(Items listed in a dataset)
■ ■ ■ ■ ■

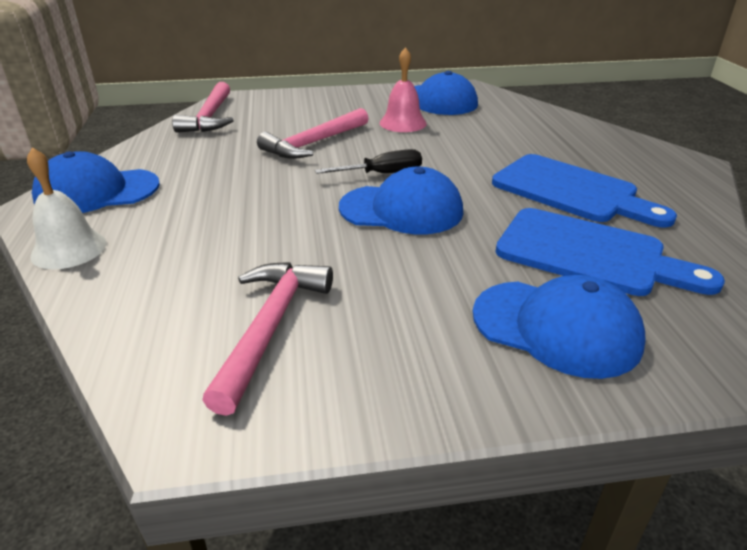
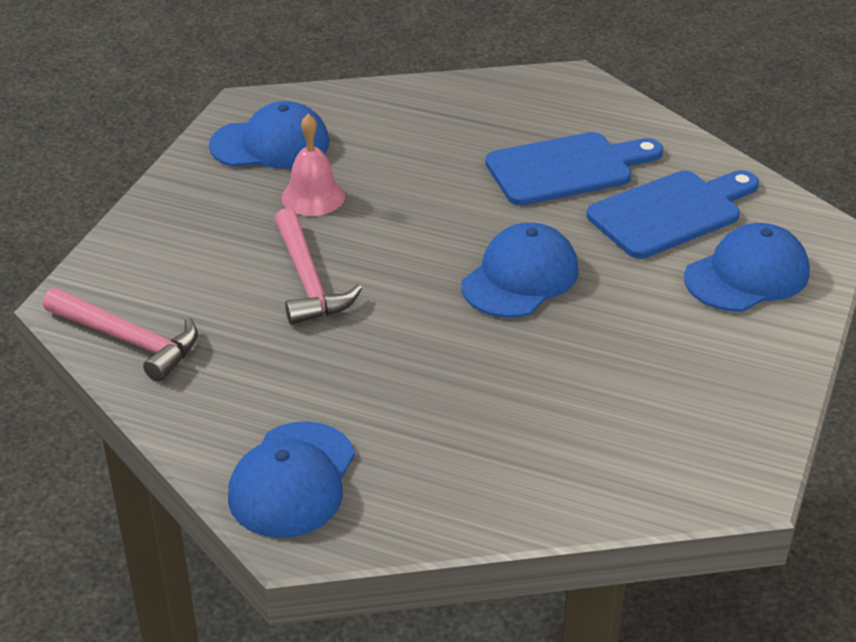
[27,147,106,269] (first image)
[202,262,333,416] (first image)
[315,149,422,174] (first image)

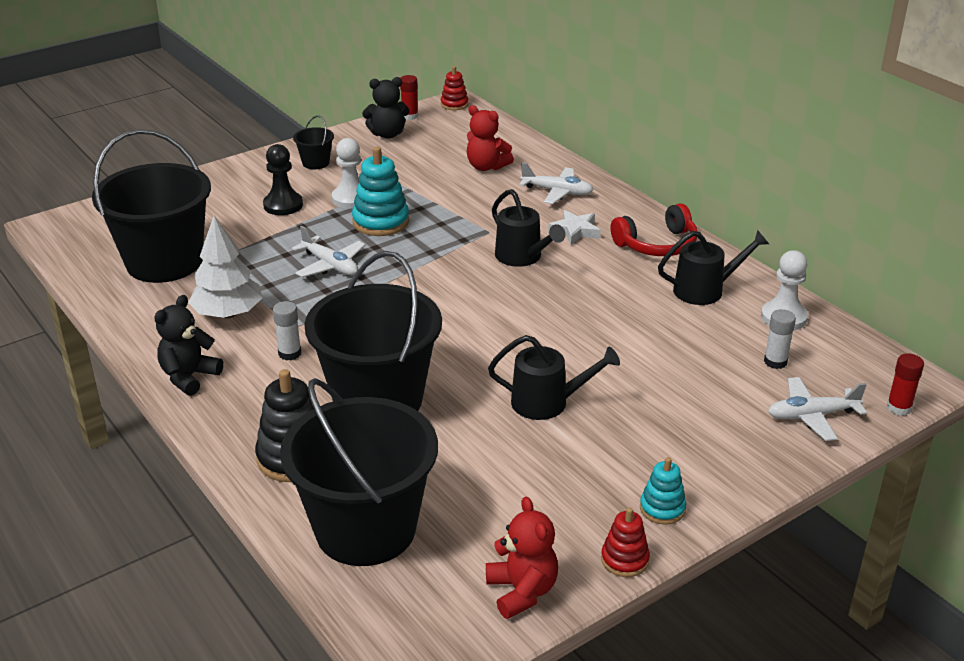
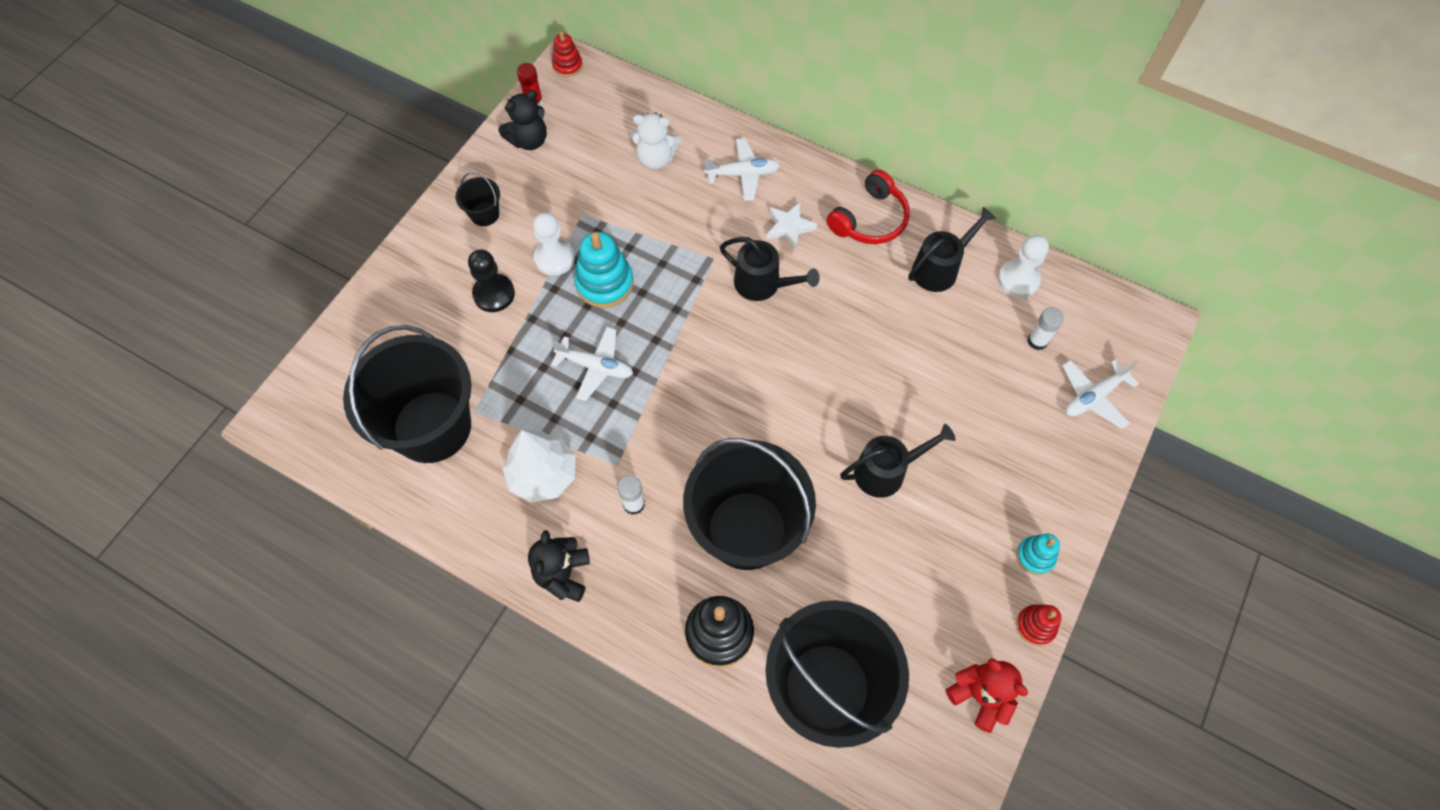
[630,112,682,169]
[887,353,924,416] (first image)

■ ■ ■ ■ ■

Try it>
Only the lines from the one with "[202,262,333,416] (first image)" through the final line of the data should be written out, exactly and including both ends. Skip the pictures.

Answer for this exercise>
[202,262,333,416] (first image)
[315,149,422,174] (first image)

[630,112,682,169]
[887,353,924,416] (first image)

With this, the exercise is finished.